Among the entries below, only the lines starting at the one with "brown pot [141,156,283,257]" and ending at the one with "none -> pink goblet [548,192,604,293]", both included, are to be printed exactly.
------ PROVIDED INFORMATION ------
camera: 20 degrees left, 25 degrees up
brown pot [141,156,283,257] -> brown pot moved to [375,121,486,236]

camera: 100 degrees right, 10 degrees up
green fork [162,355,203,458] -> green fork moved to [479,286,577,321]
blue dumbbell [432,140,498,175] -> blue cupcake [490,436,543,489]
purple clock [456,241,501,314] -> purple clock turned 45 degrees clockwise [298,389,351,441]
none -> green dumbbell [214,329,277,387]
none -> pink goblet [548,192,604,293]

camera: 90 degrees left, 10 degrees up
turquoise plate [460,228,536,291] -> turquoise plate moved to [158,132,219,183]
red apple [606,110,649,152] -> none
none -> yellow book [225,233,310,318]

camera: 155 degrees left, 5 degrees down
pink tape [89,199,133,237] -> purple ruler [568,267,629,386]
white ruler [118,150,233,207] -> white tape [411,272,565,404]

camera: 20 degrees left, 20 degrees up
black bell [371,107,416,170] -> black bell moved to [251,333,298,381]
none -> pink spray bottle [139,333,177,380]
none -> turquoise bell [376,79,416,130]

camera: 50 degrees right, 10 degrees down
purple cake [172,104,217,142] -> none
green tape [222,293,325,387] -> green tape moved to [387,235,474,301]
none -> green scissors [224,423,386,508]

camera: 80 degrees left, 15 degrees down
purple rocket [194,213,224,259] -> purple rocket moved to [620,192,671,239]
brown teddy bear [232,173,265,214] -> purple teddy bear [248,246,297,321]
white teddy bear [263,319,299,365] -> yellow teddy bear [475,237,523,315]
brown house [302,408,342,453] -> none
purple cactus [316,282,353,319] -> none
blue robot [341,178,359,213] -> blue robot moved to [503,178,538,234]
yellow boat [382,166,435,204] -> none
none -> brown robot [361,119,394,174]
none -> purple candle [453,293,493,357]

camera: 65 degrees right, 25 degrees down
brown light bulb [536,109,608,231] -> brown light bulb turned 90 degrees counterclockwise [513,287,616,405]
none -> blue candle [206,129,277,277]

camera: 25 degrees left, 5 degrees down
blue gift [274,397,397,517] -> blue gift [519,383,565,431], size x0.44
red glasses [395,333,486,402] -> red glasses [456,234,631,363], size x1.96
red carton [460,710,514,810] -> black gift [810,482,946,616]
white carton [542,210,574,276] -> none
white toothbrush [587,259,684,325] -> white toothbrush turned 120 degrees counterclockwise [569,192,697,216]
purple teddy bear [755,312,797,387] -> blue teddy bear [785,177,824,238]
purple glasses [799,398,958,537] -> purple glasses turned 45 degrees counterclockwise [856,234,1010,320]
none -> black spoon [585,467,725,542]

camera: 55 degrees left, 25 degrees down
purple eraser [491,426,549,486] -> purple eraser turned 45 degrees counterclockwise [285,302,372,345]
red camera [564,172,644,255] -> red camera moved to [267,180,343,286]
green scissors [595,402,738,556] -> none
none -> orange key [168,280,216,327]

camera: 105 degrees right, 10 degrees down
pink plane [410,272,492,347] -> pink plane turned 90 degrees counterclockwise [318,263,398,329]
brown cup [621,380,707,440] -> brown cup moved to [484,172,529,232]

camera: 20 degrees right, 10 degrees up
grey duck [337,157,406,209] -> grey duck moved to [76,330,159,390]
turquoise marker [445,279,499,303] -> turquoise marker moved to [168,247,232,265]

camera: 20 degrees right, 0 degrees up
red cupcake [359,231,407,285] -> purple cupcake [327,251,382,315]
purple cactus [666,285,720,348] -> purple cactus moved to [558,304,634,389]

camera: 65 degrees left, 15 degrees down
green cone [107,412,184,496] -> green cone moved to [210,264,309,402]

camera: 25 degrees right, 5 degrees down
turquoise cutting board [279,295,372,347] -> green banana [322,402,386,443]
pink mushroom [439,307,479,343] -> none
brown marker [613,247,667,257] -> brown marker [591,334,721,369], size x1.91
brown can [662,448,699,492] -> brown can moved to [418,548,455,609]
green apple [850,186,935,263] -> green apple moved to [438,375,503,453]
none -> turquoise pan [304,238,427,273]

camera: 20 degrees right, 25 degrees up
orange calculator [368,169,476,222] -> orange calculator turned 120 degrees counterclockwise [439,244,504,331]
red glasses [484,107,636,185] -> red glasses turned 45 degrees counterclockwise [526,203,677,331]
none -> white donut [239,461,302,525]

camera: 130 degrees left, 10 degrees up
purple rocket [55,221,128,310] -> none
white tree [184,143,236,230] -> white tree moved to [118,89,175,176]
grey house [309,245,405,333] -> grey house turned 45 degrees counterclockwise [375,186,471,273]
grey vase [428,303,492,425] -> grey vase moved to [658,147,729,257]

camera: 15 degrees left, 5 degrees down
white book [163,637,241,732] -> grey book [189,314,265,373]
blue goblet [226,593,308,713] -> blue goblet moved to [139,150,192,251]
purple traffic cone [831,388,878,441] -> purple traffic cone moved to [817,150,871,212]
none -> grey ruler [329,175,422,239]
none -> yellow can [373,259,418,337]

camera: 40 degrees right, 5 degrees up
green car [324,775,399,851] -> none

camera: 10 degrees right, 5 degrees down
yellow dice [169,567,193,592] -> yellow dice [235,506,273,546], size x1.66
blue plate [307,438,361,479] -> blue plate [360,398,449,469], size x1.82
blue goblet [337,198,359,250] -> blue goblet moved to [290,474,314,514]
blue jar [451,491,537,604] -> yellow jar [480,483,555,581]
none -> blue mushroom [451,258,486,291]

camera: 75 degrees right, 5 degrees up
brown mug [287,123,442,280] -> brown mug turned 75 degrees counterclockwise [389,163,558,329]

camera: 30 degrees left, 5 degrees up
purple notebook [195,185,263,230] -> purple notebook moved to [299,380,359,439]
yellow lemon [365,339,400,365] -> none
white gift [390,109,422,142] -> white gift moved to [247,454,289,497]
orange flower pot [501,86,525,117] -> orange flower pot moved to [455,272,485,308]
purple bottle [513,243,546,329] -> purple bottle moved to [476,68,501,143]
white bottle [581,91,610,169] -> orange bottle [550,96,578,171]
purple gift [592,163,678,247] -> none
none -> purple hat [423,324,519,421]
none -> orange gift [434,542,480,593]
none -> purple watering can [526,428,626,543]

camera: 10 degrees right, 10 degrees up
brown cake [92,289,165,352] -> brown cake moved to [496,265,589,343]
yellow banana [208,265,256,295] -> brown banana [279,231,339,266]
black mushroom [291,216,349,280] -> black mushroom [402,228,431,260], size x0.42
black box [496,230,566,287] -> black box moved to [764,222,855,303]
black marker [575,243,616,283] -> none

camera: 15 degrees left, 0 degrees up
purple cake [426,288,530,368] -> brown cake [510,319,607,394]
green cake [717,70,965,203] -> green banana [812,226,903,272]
------
# SOLUTION BELOW
brown pot [141,156,283,257] -> brown pot moved to [375,121,486,236]

camera: 100 degrees right, 10 degrees up
green fork [162,355,203,458] -> green fork moved to [479,286,577,321]
blue dumbbell [432,140,498,175] -> blue cupcake [490,436,543,489]
purple clock [456,241,501,314] -> purple clock turned 45 degrees clockwise [298,389,351,441]
none -> green dumbbell [214,329,277,387]
none -> pink goblet [548,192,604,293]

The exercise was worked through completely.